▸ **Input for this task**:
──────────────────────────────

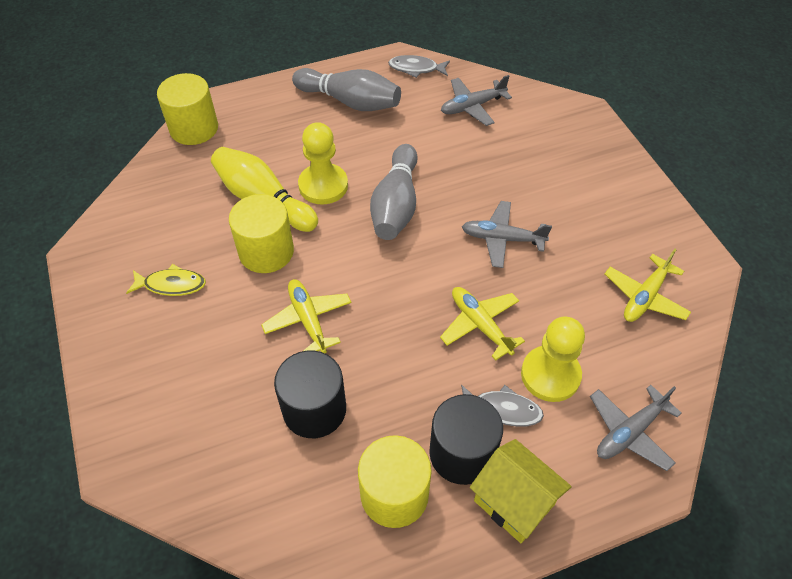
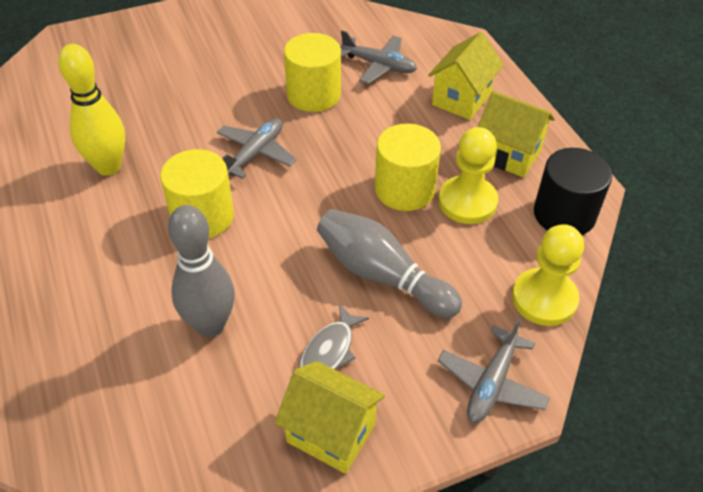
black cylinder: [274,351,346,438] [429,394,503,485] = 2 -> [534,148,612,235] = 1
grey fish: [388,55,450,78] [461,384,544,427] = 2 -> [299,304,369,370] = 1
yellow fish: [126,264,206,296] = 1 -> none = 0
yellow house: [470,439,572,543] = 1 -> [275,361,385,474] [428,32,503,120] [478,91,555,177] = 3
yellow plane: [261,279,352,353] [440,287,525,361] [605,249,691,322] = 3 -> none = 0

──────────────────────────────

▸ **Requirement**: The answer is the whole listing above, written out verbatim, without its pictures.

▸ **Solution below**:
black cylinder: [274,351,346,438] [429,394,503,485] = 2 -> [534,148,612,235] = 1
grey fish: [388,55,450,78] [461,384,544,427] = 2 -> [299,304,369,370] = 1
yellow fish: [126,264,206,296] = 1 -> none = 0
yellow house: [470,439,572,543] = 1 -> [275,361,385,474] [428,32,503,120] [478,91,555,177] = 3
yellow plane: [261,279,352,353] [440,287,525,361] [605,249,691,322] = 3 -> none = 0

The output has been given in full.